Take the line with "blue pot: 2 -> 1" and all lines after it, through the end of the records below, and repeat them exactly.

- - -

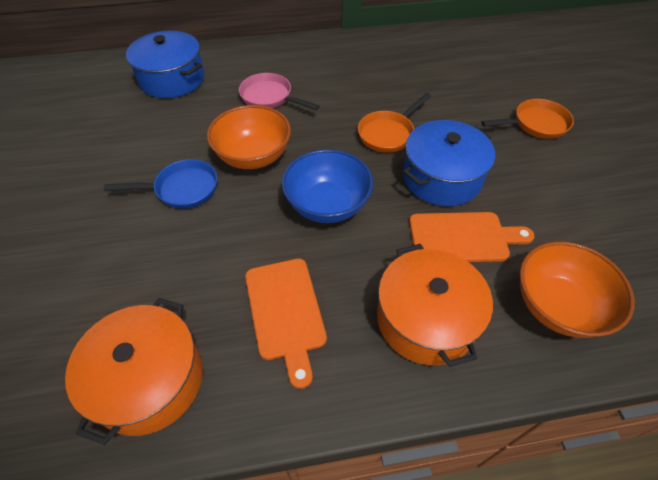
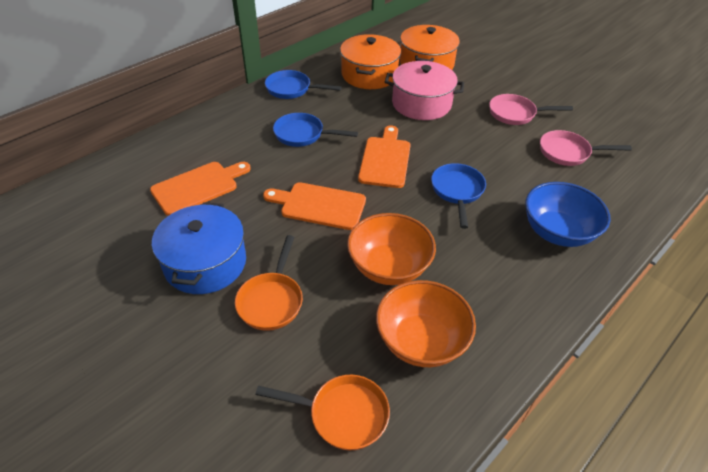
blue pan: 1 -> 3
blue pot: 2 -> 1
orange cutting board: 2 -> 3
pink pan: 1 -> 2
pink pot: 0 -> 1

- - -

*RESULT FOR THIS TASK*.
blue pot: 2 -> 1
orange cutting board: 2 -> 3
pink pan: 1 -> 2
pink pot: 0 -> 1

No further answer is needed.